◆ What you have to do ◆
Your response should consist solely of the lines from the one containing "green 1x1 brick" through the final line of the entries, repeated exactly.

◆ Dataset ◆
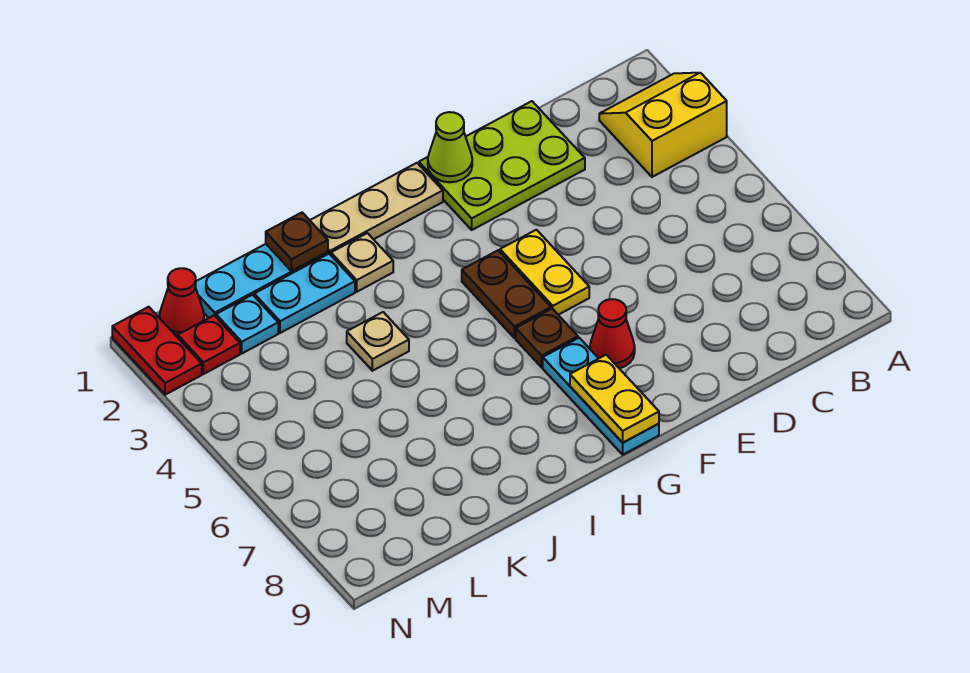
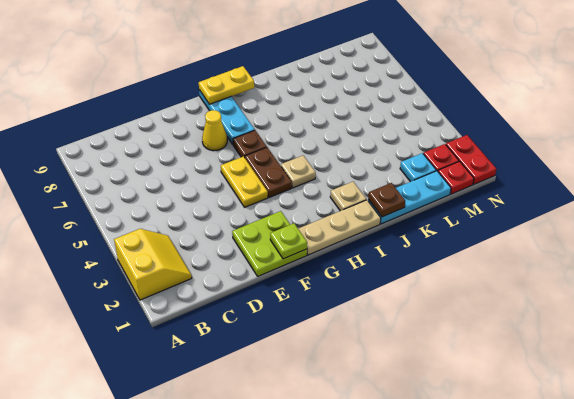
yellow 2x2 slope [599,73,727,177] -> yellow 2x2 slope turned to [114,229,192,300]
lime 2x3 plate [419,101,585,230] -> lime 2x2 plate [232,211,307,276]
lime 1x1 cone [428,112,472,182] -> lime 1x1 plate [270,223,307,259]
red 1x1 cone [590,299,635,368] -> yellow 1x1 cone [202,110,227,151]
yellow 1x2 plate [570,355,659,443] -> yellow 1x2 plate turned to [199,66,254,104]
cyan 1x2 plate [254,254,355,333] -> none
tan 1x1 plate [347,312,409,371] -> tan 1x1 plate moved to [281,156,316,188]
red 1x1 cone [159,268,204,337] -> red 1x1 plate [438,161,474,194]

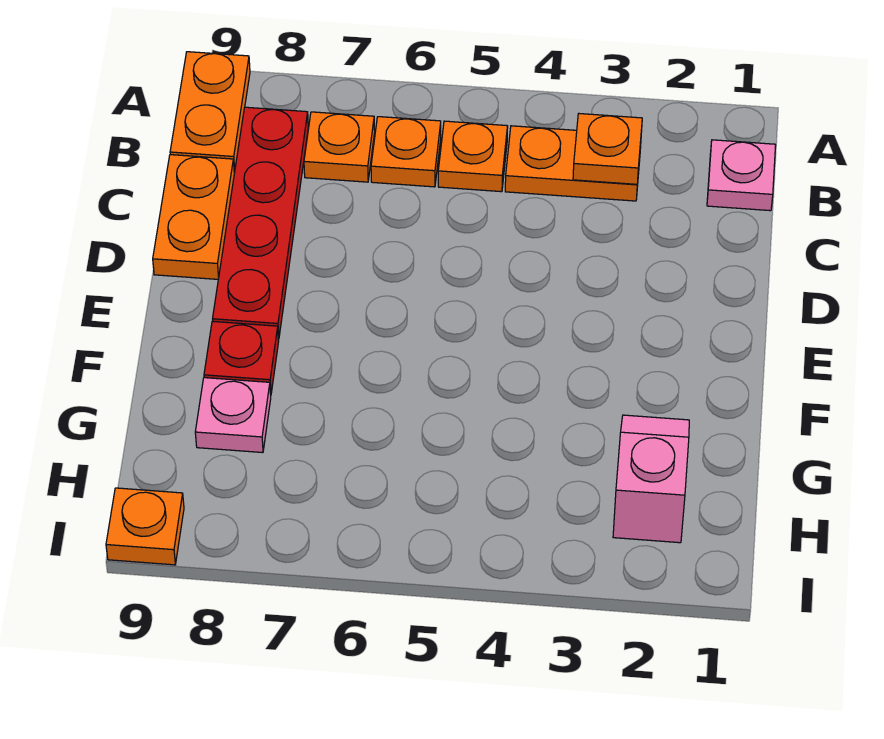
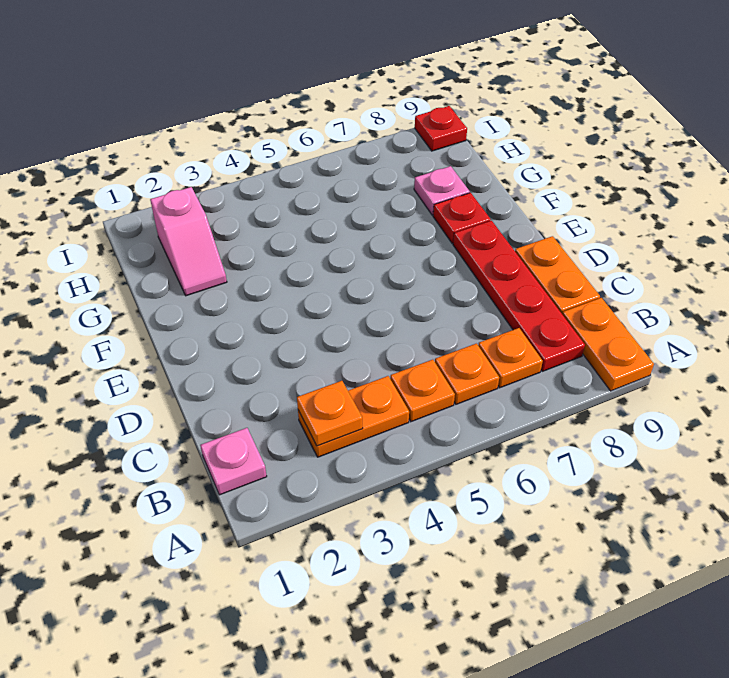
orange 1x1 plate [106,488,184,565] -> red 1x1 plate [415,106,467,151]

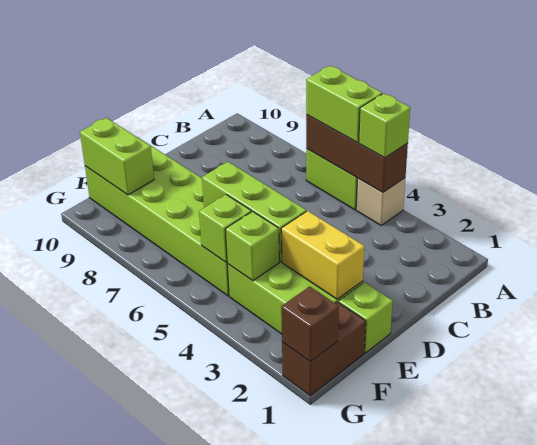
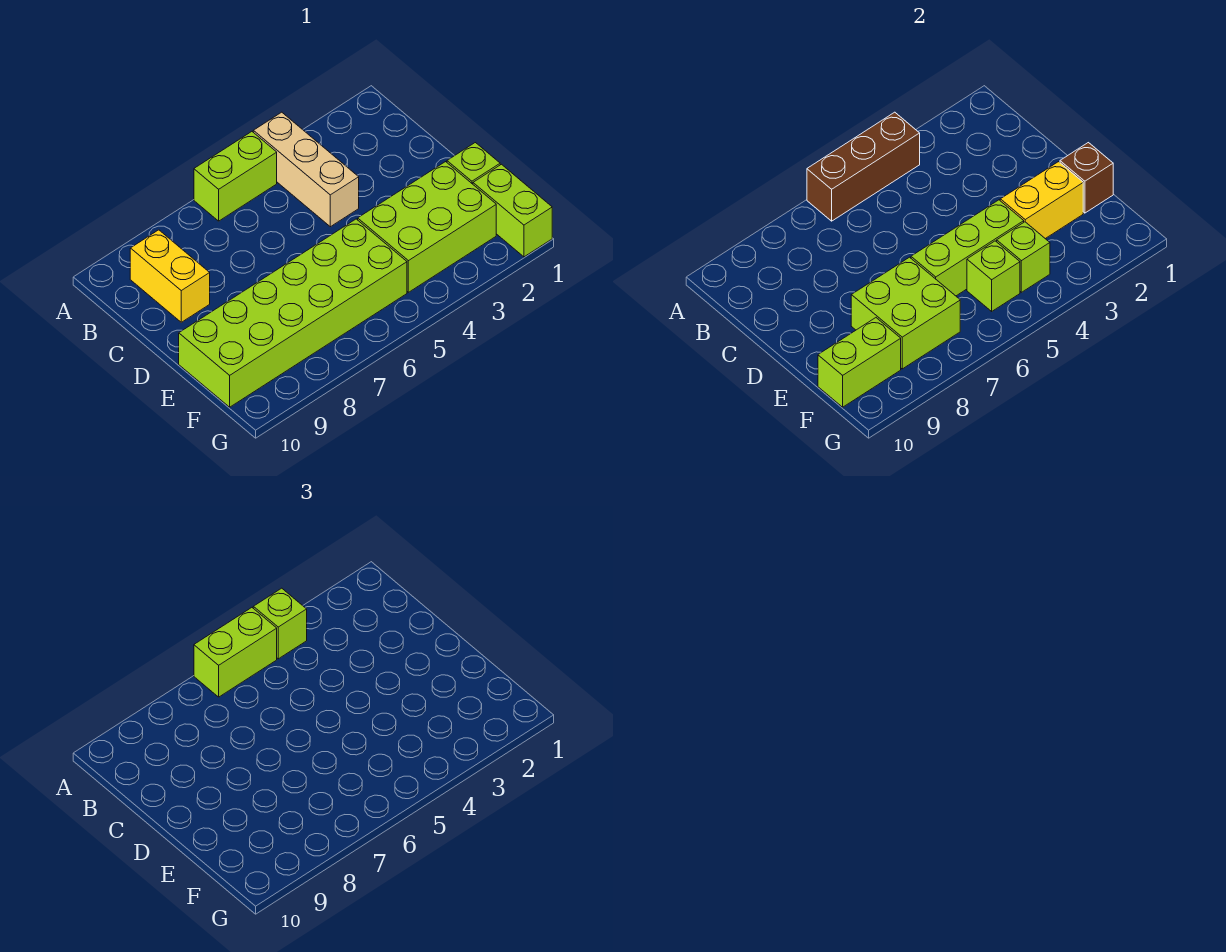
tan 1x1 brick [356,178,405,225] -> tan 1x3 brick [253,112,359,227]
none -> yellow 1x2 brick [130,230,210,322]
none -> lime 2x2 brick [851,257,960,369]
brown 1x2 brick [282,302,366,396] -> lime 1x2 brick [473,164,552,257]
brown 1x1 brick [281,286,339,362] -> brown 1x1 brick moved to [1060,143,1113,213]

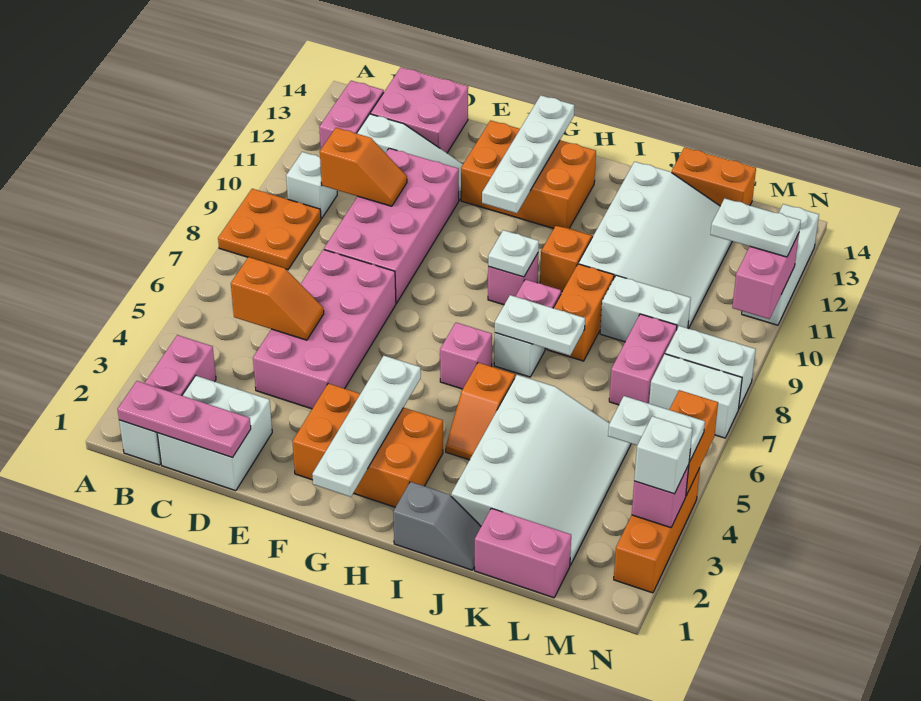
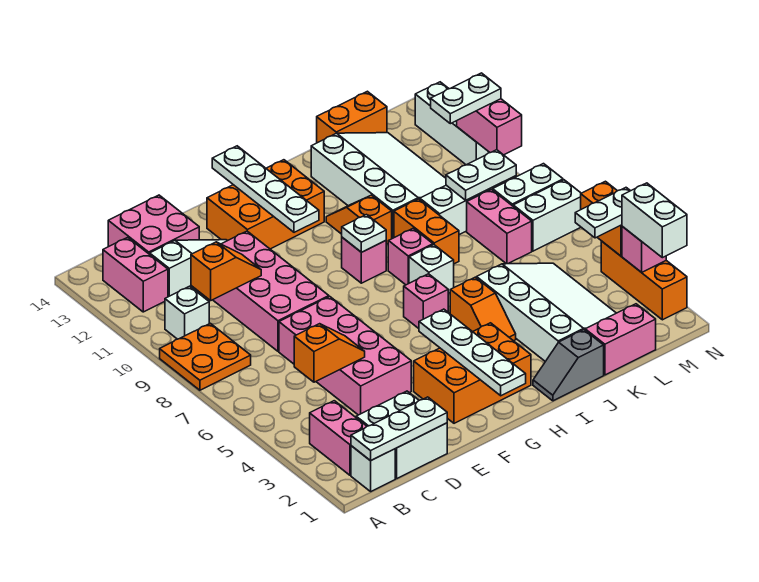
pink 1x3 plate [118,381,251,458] -> white 1x3 plate [351,397,447,461]
grey 1x2 slope [393,482,481,570] -> grey 1x2 slope turned to [533,330,604,401]
white 1x2 plate [495,295,585,356] -> white 1x2 plate moved to [446,150,516,200]
white 1x1 brick [634,416,692,494] -> white 1x2 brick [622,183,687,258]

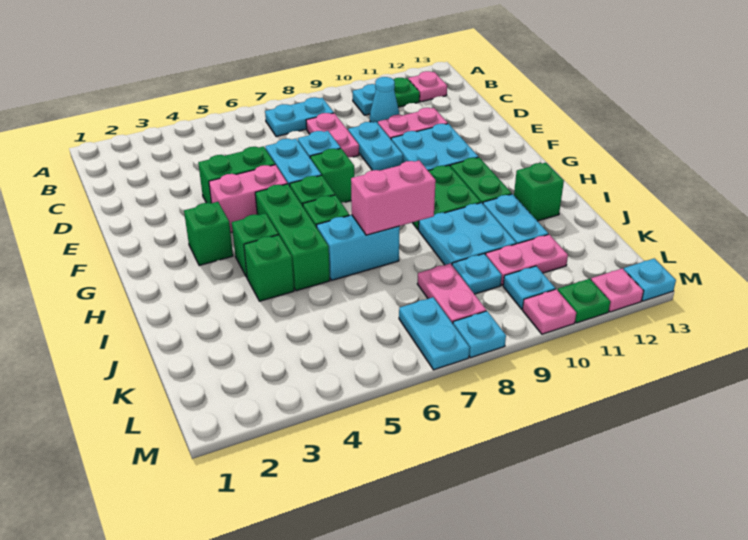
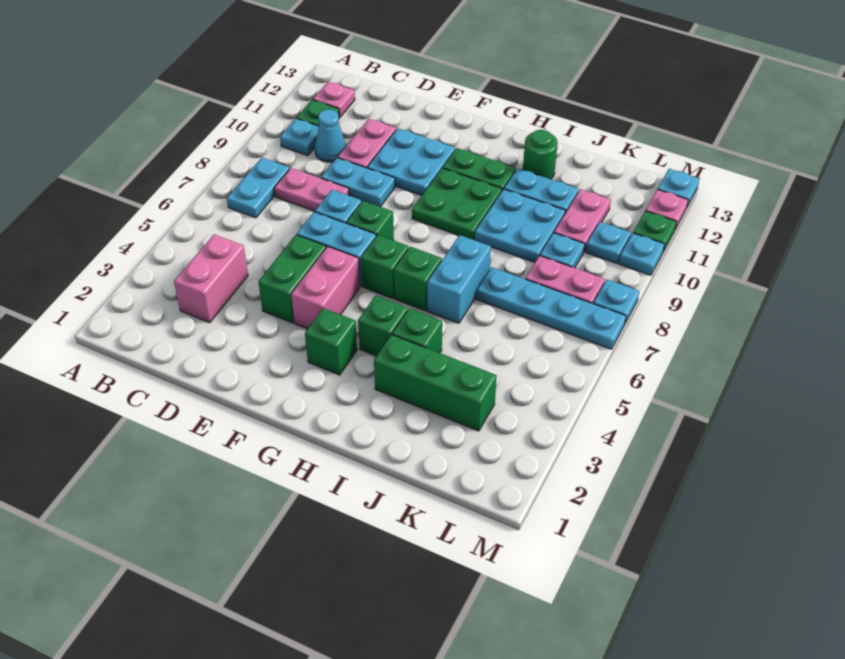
green 1x3 brick [255,184,330,291] -> green 1x3 brick moved to [374,335,497,431]
pink 1x2 brick [351,161,436,235] -> pink 1x2 brick moved to [174,234,248,323]
green 1x1 brick [514,163,564,221] -> green 1x1 round brick [523,130,558,179]
cyan 1x2 plate [399,297,470,370] -> cyan 1x4 plate [476,267,626,349]
pink 1x1 plate [523,289,576,334] -> cyan 1x1 plate [619,233,664,275]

◆ Answer to the problem ◆
green 1x1 brick [514,163,564,221] -> green 1x1 round brick [523,130,558,179]
cyan 1x2 plate [399,297,470,370] -> cyan 1x4 plate [476,267,626,349]
pink 1x1 plate [523,289,576,334] -> cyan 1x1 plate [619,233,664,275]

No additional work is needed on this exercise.